# [About this task]
The required answer is a copy of each line in the entries below that includes "pink".

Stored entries
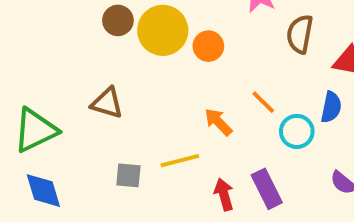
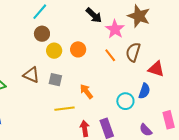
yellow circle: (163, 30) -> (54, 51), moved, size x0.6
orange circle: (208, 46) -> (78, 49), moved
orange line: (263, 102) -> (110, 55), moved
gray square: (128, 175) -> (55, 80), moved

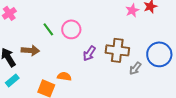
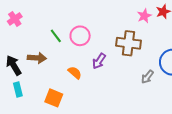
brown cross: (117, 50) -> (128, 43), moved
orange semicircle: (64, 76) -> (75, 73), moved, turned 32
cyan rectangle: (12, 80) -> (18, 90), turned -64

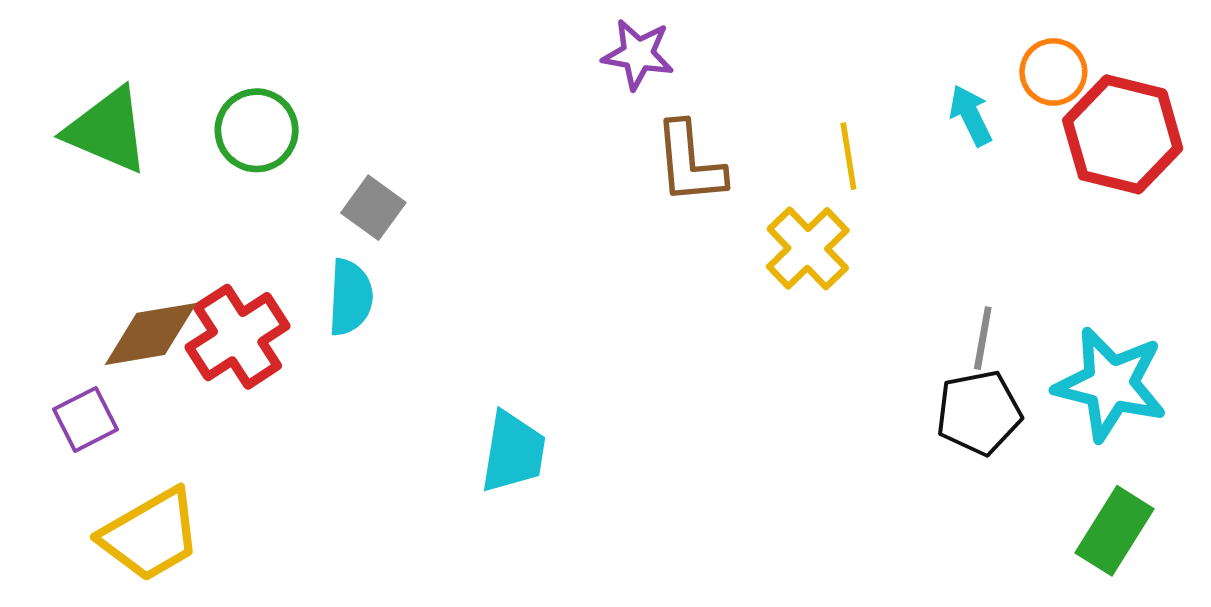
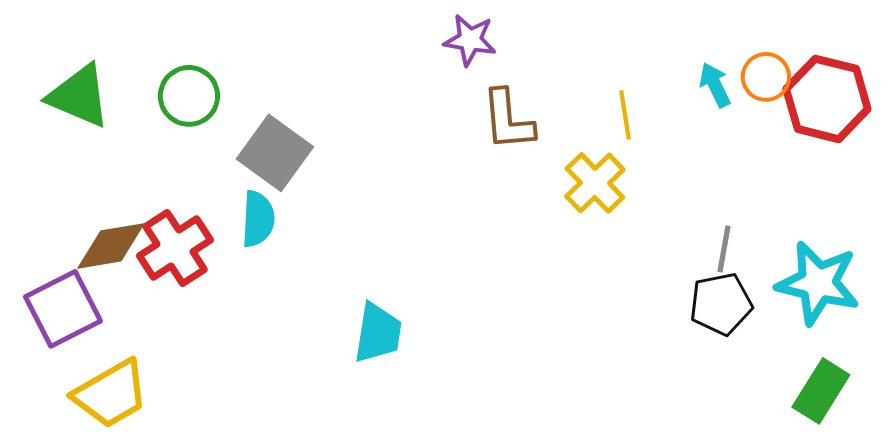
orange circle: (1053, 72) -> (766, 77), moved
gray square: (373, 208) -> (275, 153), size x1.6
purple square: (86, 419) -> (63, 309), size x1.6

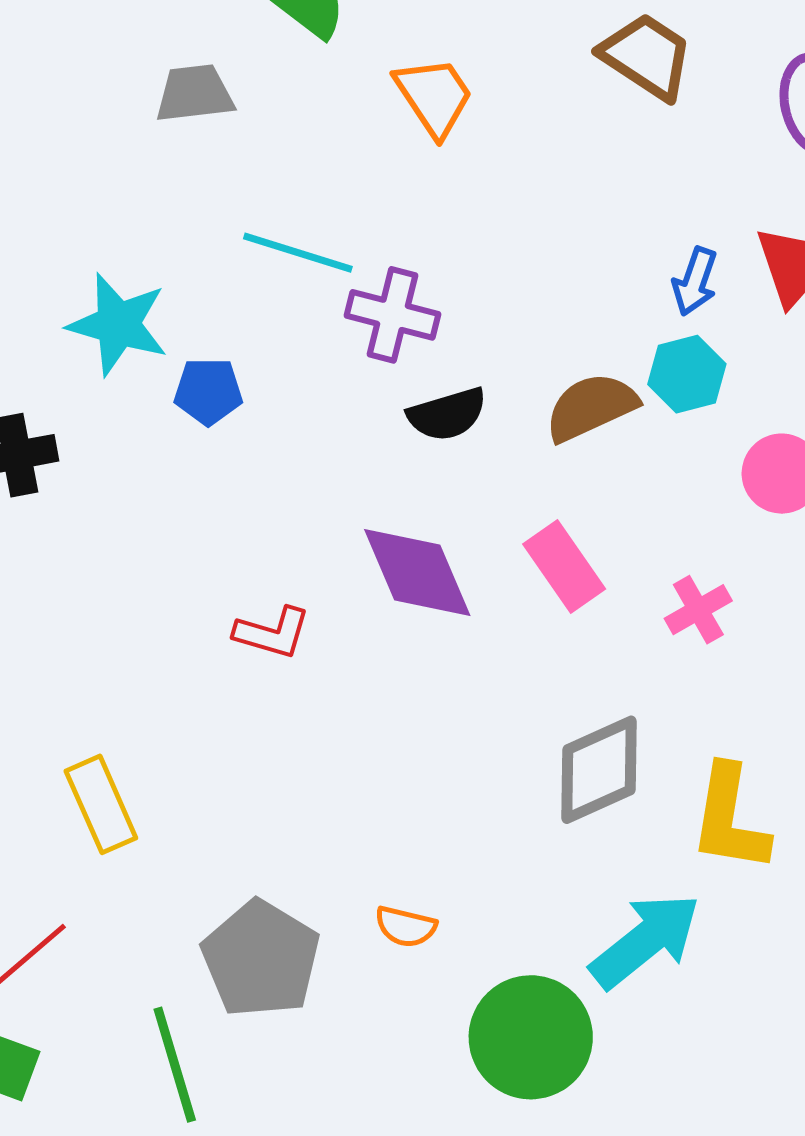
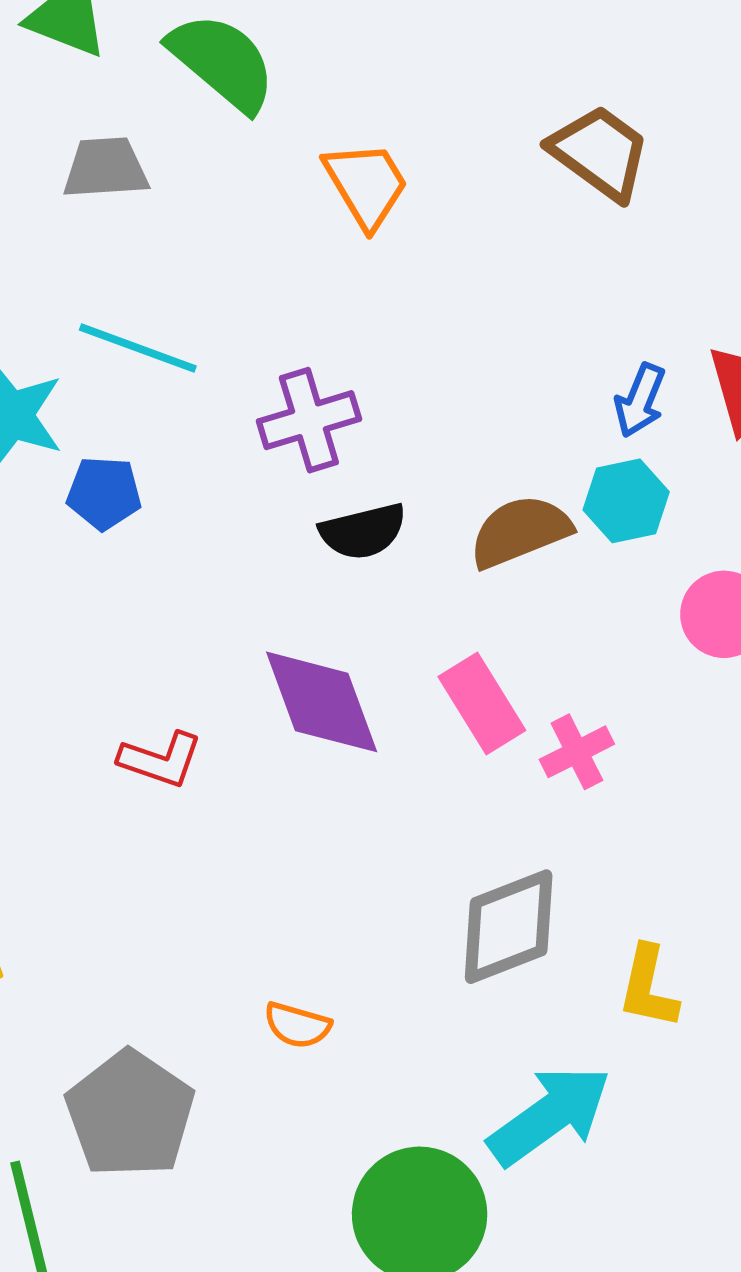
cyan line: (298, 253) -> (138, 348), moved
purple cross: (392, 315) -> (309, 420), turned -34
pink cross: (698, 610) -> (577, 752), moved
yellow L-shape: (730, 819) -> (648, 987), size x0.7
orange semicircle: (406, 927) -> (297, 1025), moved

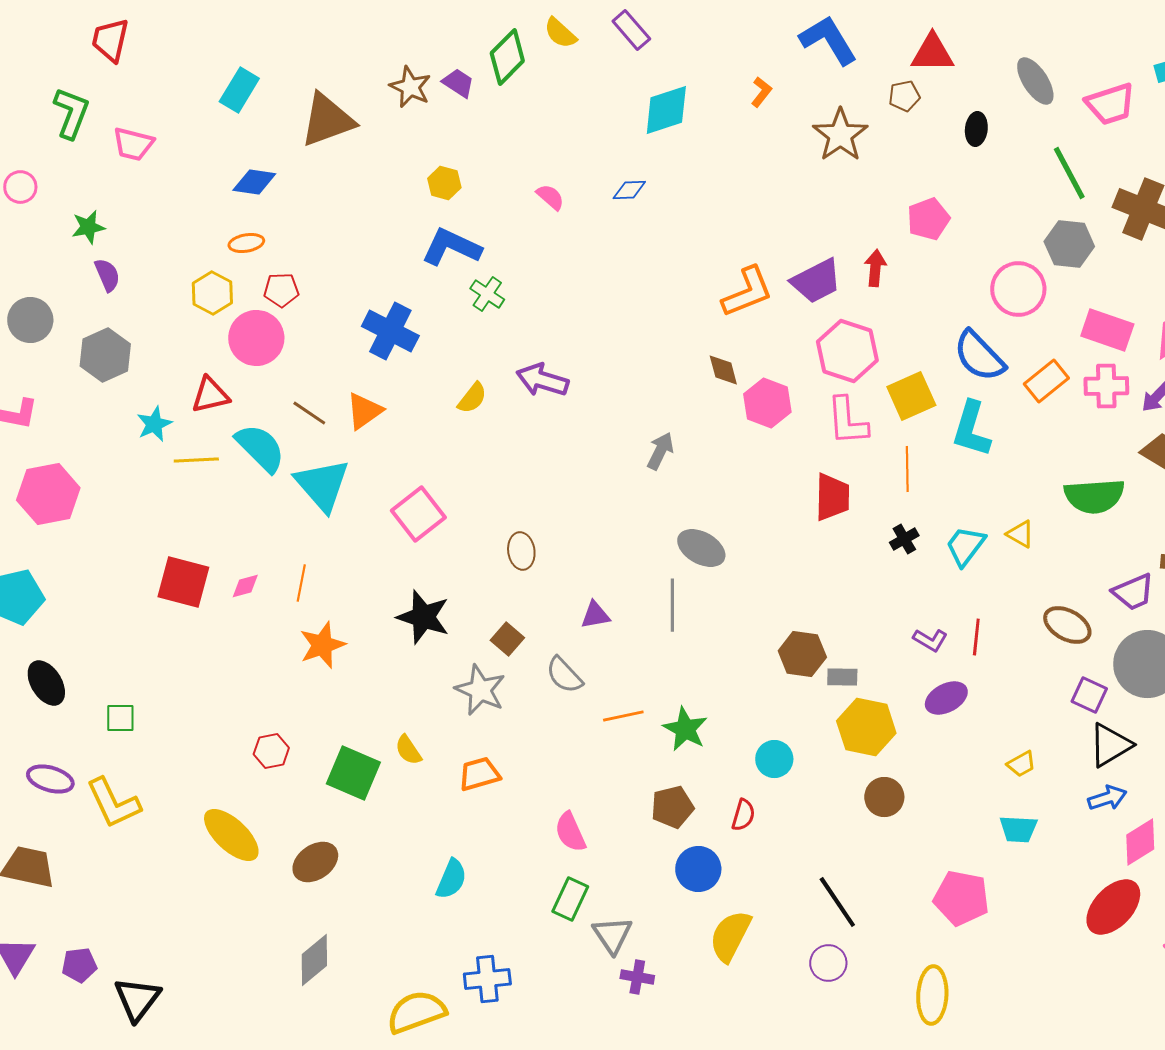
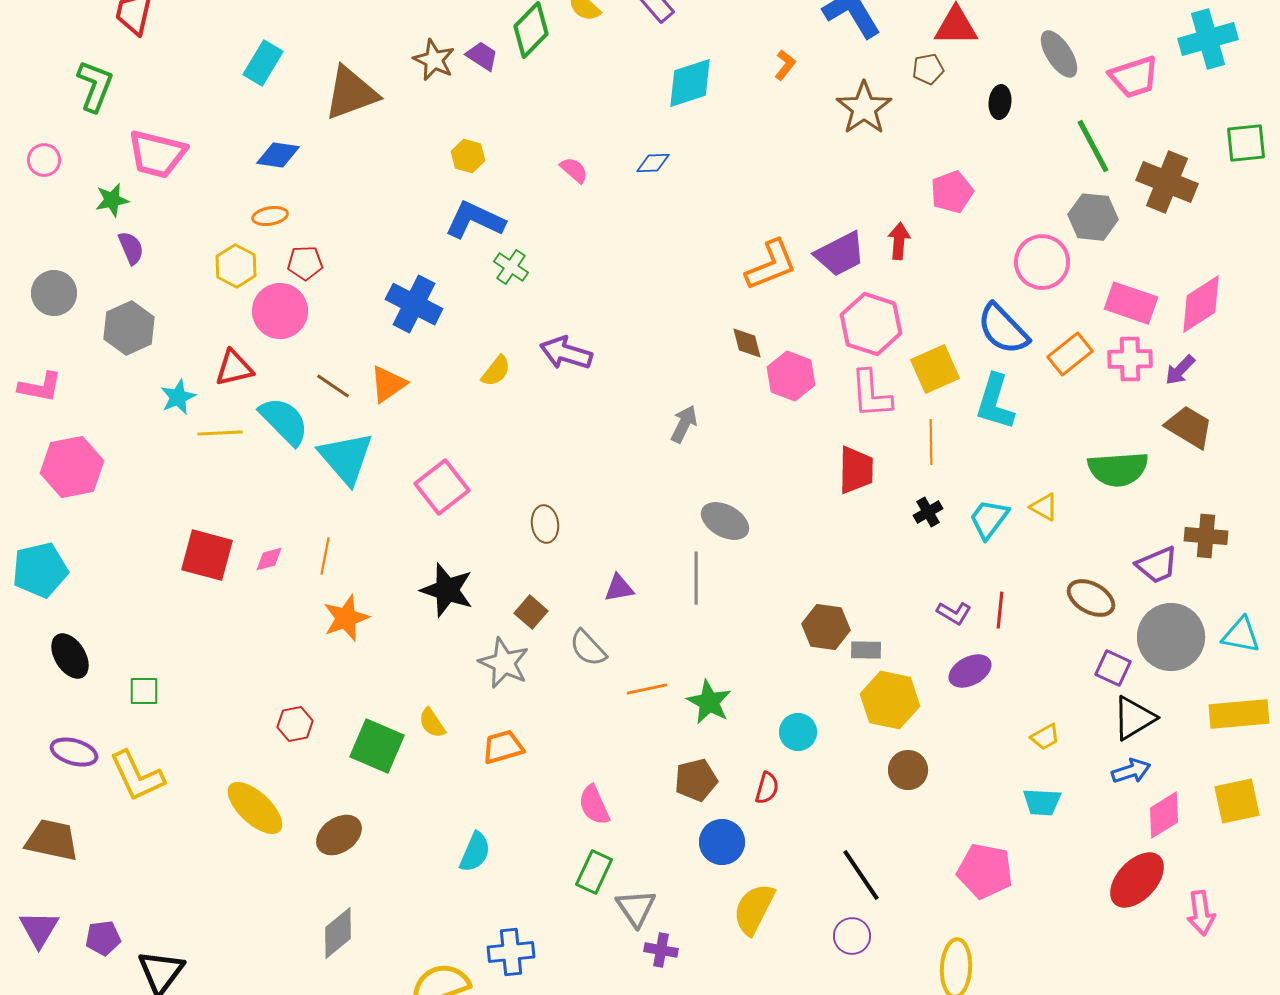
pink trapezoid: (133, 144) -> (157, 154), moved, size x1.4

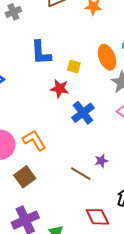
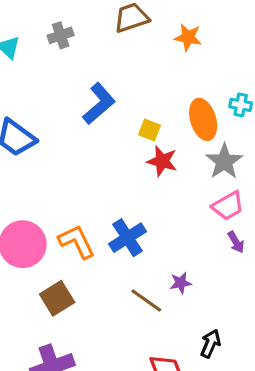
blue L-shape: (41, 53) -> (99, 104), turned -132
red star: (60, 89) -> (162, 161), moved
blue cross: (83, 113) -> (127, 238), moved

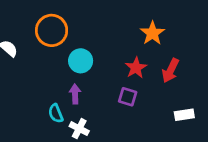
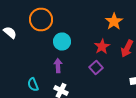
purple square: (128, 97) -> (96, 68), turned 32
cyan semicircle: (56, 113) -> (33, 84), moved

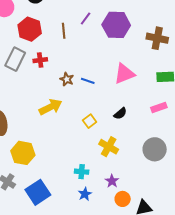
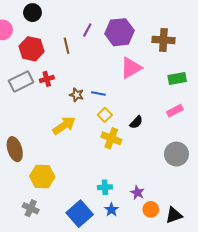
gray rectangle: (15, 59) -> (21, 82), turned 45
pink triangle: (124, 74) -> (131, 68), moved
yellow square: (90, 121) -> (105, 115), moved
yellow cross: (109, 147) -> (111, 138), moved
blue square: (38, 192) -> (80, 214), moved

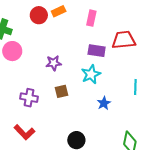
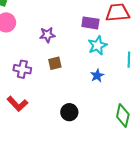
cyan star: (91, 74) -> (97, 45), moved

# [Written response]
pink cross: (698, 610) -> (577, 752), moved
pink trapezoid: (133, 144) -> (157, 154), moved, size x1.4
pink triangle: (124, 74) -> (131, 68), moved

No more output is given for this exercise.